**Data to examine**

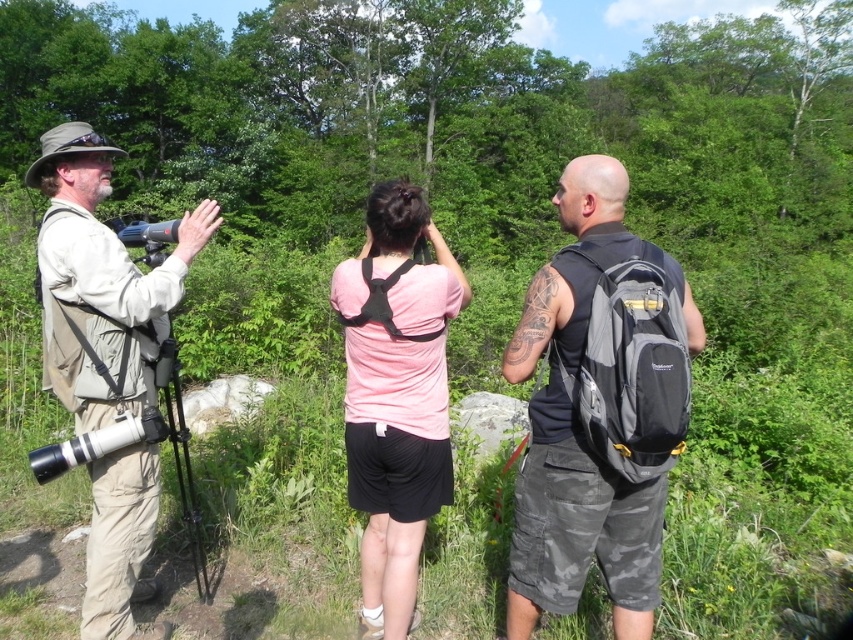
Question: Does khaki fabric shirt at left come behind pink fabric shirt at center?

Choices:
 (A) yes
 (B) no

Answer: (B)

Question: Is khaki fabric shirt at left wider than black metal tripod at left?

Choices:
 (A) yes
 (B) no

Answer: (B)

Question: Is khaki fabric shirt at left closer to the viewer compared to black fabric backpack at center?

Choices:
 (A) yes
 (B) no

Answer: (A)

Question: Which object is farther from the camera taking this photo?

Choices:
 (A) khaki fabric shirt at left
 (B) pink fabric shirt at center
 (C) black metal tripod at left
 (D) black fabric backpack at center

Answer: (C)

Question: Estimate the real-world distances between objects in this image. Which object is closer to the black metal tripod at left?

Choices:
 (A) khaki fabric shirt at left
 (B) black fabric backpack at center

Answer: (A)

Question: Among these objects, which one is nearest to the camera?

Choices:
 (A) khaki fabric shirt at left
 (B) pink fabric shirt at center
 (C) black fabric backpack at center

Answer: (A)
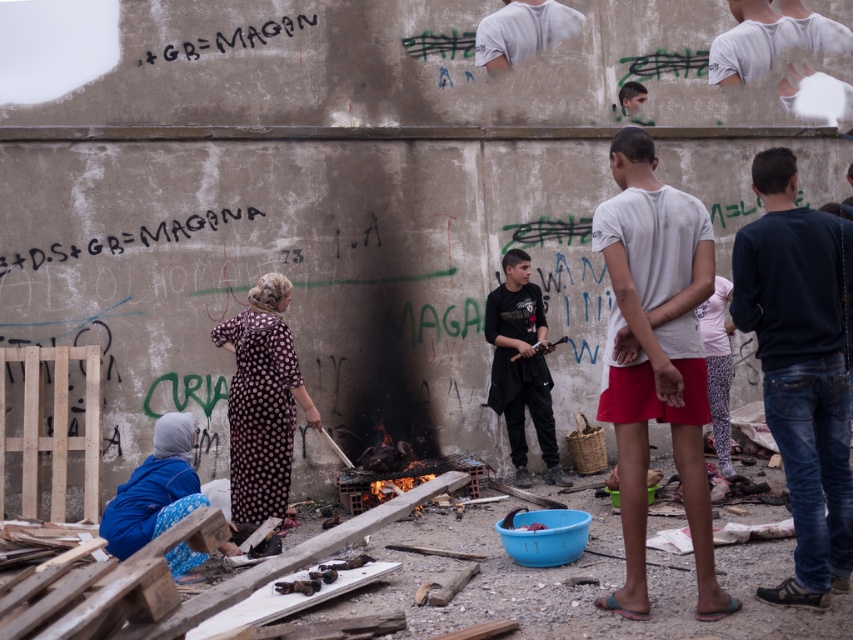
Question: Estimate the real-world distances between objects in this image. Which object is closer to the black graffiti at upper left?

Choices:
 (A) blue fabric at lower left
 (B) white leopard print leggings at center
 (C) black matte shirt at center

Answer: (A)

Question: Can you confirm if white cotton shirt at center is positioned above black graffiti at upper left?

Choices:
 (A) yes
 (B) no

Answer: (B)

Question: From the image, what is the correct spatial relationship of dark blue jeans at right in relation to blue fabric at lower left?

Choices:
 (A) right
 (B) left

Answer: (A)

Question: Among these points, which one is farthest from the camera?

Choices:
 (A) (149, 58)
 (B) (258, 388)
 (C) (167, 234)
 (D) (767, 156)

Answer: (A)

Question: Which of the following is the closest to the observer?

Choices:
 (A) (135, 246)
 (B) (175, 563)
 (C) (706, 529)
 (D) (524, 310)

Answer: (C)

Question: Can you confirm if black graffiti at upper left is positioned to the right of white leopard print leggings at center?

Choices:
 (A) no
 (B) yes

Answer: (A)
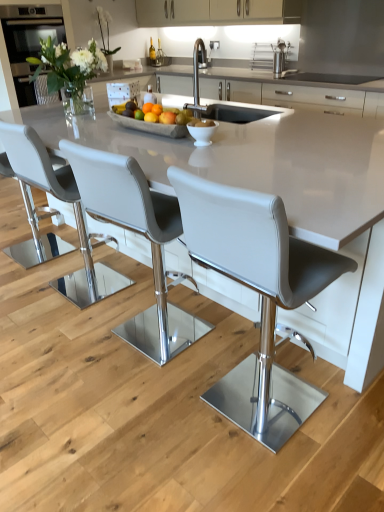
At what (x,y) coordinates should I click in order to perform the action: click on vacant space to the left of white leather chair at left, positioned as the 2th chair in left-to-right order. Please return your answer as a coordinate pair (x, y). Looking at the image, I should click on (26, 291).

**Exercise goal**
Reproduce the lines of the records verbatim, starting at the line that contains "Question: Is khaki fabric shirt at left closer" and ending at the line that contains "(B) black fabric backpack at center", including both of those lines.

**Task solution**
Question: Is khaki fabric shirt at left closer to the viewer compared to black fabric backpack at center?

Choices:
 (A) yes
 (B) no

Answer: (A)

Question: Which object is farther from the camera taking this photo?

Choices:
 (A) khaki fabric shirt at left
 (B) pink fabric shirt at center
 (C) black metal tripod at left
 (D) black fabric backpack at center

Answer: (C)

Question: Estimate the real-world distances between objects in this image. Which object is closer to the black metal tripod at left?

Choices:
 (A) khaki fabric shirt at left
 (B) black fabric backpack at center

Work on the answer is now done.